--- START ---

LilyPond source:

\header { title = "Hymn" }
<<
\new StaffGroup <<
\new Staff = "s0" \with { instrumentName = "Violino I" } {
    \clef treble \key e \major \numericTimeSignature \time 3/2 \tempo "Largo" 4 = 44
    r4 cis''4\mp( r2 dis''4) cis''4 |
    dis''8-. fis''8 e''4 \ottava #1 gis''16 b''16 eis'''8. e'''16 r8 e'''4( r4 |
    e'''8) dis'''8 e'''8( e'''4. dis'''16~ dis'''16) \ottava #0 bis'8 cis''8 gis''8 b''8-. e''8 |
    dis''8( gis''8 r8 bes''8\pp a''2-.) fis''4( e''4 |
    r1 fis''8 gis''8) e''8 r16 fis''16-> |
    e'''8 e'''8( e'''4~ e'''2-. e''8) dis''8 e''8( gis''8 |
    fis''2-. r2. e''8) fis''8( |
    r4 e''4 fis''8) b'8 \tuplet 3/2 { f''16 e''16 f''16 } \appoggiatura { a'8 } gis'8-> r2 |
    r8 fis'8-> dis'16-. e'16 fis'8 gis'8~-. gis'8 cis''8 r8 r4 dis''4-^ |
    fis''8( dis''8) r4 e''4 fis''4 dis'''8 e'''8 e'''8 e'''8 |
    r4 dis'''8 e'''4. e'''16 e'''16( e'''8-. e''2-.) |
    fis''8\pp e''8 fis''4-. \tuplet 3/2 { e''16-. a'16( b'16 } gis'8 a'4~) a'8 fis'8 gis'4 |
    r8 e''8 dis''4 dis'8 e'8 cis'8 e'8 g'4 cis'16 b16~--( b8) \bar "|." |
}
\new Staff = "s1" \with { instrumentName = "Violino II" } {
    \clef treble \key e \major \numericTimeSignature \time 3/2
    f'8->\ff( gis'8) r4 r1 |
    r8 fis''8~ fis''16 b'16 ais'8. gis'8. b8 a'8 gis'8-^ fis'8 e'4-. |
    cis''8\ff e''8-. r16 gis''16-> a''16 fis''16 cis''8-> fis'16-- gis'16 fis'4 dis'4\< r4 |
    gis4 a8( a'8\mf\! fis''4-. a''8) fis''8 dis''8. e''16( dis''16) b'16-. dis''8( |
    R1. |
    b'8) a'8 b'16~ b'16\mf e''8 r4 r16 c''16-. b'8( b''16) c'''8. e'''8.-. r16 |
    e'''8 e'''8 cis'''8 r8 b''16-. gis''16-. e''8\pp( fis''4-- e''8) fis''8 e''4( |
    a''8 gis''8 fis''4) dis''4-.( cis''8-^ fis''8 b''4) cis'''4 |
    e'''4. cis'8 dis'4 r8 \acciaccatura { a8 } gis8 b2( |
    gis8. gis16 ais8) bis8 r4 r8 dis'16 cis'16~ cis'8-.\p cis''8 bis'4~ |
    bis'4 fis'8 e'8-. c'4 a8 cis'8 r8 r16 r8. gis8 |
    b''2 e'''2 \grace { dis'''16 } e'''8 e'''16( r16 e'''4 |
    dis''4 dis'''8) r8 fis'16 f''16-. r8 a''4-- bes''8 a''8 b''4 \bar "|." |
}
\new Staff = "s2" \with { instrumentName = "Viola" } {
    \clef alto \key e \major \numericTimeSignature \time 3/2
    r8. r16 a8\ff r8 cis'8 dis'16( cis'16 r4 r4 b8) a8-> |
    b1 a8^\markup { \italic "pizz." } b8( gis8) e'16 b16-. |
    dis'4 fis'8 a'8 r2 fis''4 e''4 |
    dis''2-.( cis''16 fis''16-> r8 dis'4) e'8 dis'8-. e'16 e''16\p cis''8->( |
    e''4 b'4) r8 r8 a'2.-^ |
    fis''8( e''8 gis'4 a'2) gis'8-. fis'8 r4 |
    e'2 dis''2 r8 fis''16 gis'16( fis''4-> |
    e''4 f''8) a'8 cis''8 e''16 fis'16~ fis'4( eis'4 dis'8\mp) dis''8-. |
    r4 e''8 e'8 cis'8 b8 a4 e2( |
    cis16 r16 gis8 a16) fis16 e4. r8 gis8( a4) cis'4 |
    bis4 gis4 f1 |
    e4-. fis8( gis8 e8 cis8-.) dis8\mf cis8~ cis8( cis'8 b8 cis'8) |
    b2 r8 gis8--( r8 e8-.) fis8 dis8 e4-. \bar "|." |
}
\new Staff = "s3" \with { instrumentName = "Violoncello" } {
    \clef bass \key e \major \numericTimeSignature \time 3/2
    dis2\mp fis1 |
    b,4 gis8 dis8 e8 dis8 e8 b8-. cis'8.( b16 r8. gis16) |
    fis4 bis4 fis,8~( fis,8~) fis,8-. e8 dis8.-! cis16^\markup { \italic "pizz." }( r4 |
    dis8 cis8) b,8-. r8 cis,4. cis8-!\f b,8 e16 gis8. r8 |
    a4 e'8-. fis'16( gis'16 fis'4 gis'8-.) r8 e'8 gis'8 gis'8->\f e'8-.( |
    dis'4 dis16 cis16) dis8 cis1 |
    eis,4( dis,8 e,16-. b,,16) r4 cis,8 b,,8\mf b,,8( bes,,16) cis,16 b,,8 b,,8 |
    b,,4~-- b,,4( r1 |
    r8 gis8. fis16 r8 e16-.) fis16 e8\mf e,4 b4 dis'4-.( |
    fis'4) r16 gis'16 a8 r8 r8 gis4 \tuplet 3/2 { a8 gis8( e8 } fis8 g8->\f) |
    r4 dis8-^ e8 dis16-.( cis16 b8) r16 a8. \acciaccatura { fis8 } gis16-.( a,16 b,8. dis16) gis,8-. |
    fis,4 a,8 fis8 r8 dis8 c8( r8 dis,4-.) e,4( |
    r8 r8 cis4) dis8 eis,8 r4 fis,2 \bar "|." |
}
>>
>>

--- END ---

■ Given request ■
Pick out every line of the data above that contains the string "treble". Case counts.

■ Exercise solution ■
    \clef treble \key e \major \numericTimeSignature \time 3/2 \tempo "Largo" 4 = 44
    \clef treble \key e \major \numericTimeSignature \time 3/2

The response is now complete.